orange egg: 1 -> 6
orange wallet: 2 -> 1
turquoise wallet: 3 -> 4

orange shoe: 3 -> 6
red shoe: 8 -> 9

...

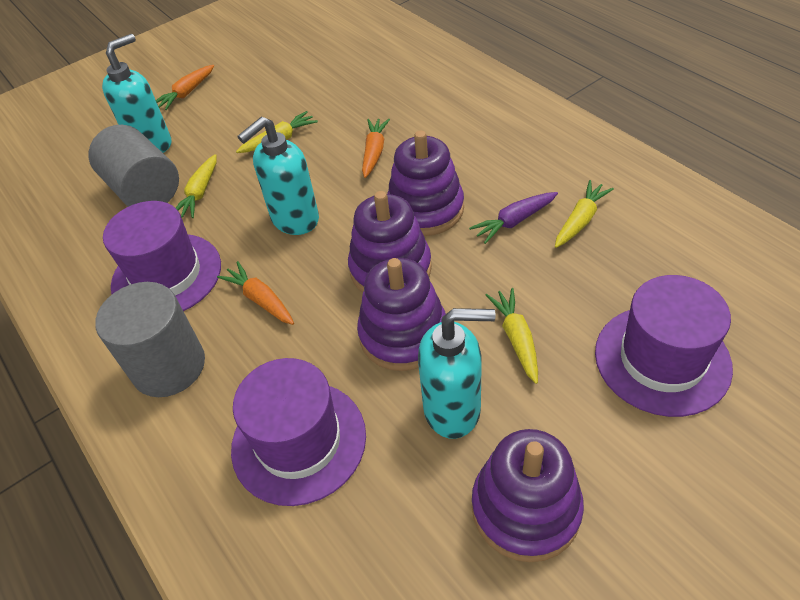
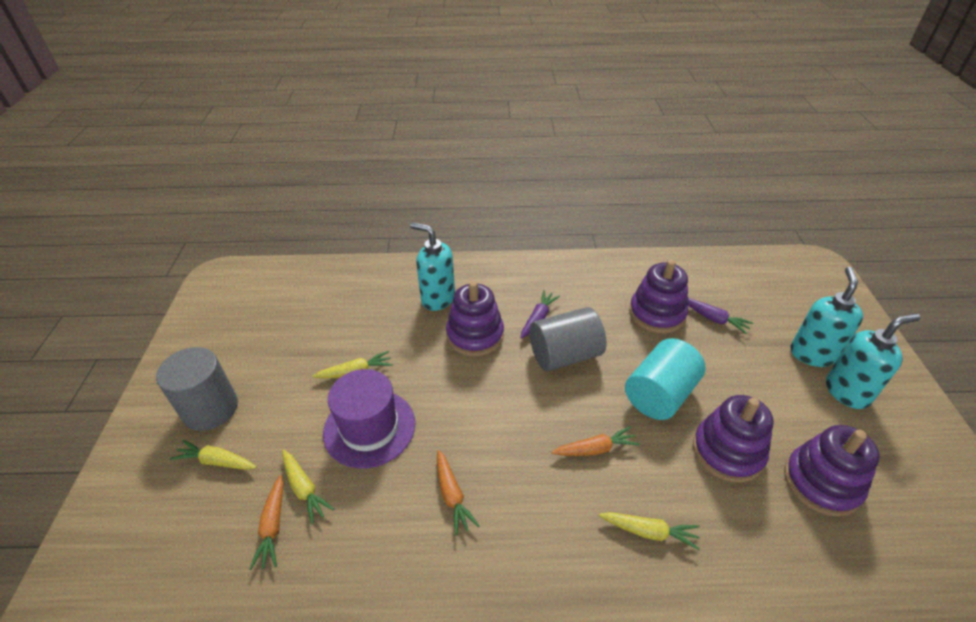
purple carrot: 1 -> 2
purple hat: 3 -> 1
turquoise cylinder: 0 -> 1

Action item:
Lines from the entries that contain the string "wallet" are what must be copied.

Finished task:
orange wallet: 2 -> 1
turquoise wallet: 3 -> 4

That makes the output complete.